■ Problem description:
Up to and including the line with "exchanged: yellow_kezafa [463, 873]", output the records exactly as they appear.

Scene change data:
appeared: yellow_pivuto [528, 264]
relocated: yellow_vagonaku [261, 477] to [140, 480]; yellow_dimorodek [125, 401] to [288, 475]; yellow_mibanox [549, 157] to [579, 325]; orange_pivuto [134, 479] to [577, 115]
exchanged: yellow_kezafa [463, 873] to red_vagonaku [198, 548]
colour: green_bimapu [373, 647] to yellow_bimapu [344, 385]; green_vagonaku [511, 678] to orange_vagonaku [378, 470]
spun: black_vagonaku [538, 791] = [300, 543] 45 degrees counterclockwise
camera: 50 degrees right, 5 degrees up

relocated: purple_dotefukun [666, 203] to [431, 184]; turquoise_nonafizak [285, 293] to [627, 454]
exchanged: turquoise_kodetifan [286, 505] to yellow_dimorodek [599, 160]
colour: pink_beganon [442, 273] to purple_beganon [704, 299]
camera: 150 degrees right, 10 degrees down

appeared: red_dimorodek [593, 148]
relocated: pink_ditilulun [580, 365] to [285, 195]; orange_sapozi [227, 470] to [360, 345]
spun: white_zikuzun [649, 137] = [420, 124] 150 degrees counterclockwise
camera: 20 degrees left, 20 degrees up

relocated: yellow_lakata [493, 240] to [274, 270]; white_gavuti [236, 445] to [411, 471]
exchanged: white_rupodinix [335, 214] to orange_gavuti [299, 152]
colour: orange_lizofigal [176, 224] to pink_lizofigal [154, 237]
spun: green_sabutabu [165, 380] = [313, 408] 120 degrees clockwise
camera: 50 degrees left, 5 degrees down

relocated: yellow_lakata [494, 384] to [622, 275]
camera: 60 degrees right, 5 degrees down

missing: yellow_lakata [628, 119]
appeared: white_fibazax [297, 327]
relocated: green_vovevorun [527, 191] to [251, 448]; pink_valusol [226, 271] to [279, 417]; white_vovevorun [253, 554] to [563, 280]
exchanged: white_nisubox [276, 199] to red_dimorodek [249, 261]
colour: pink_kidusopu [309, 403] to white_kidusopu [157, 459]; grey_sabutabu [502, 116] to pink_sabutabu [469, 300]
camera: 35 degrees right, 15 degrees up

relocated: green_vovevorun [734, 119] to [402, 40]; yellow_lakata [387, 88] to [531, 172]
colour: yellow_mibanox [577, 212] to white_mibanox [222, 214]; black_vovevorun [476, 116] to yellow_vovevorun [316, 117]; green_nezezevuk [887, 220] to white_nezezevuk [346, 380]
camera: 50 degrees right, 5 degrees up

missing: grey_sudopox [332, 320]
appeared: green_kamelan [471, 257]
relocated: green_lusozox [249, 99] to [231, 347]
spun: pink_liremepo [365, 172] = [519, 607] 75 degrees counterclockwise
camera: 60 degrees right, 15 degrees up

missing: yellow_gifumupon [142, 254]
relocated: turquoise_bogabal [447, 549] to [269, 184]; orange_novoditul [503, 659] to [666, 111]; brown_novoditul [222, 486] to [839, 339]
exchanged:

■ Answer below:
appeared: yellow_pivuto [528, 264]
relocated: yellow_vagonaku [261, 477] to [140, 480]; yellow_dimorodek [125, 401] to [288, 475]; yellow_mibanox [549, 157] to [579, 325]; orange_pivuto [134, 479] to [577, 115]
exchanged: yellow_kezafa [463, 873] to red_vagonaku [198, 548]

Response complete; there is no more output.